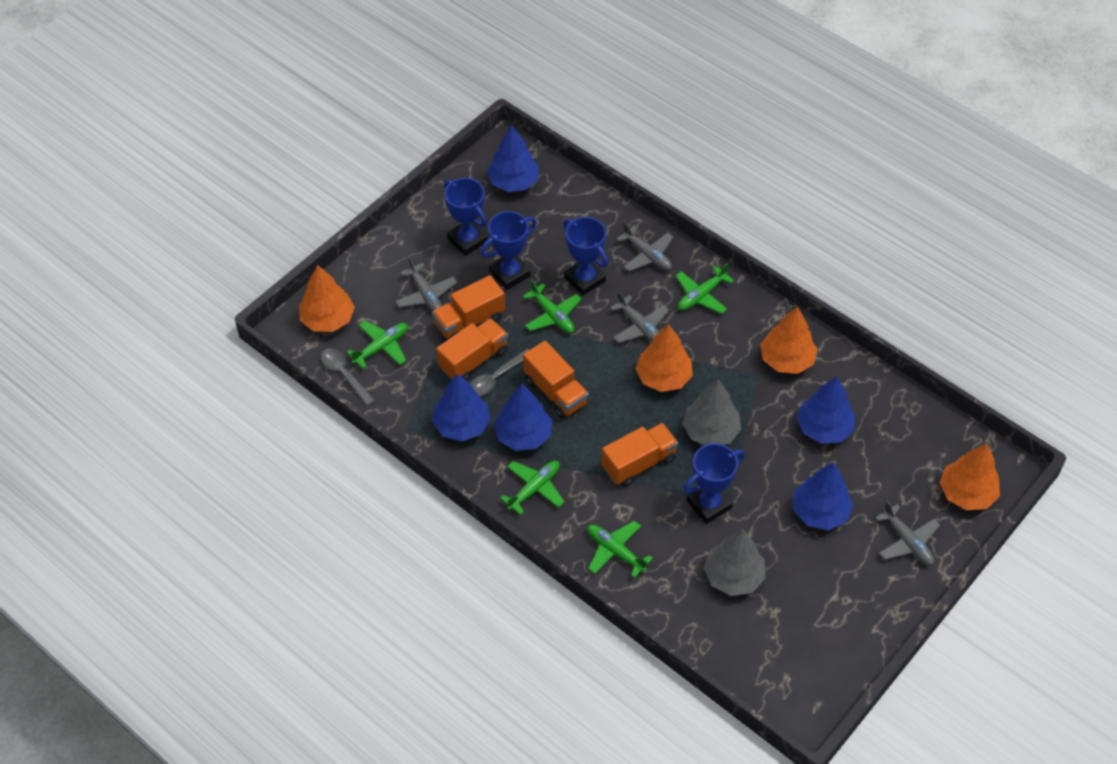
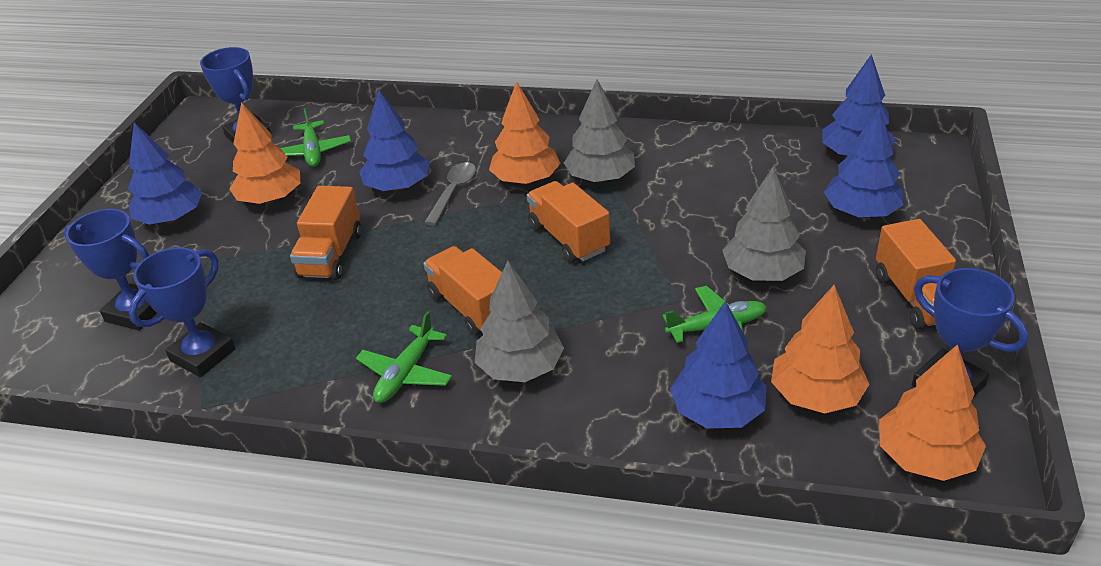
green plane: 5 -> 3
grey plane: 4 -> 0
grey spoon: 2 -> 1
grey tree: 2 -> 3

--------------------

_YOUR OBJECTIVE_
Search the material above for the string "grey", and copy every line in which it turns up.

_EXERCISE SOLUTION_
grey plane: 4 -> 0
grey spoon: 2 -> 1
grey tree: 2 -> 3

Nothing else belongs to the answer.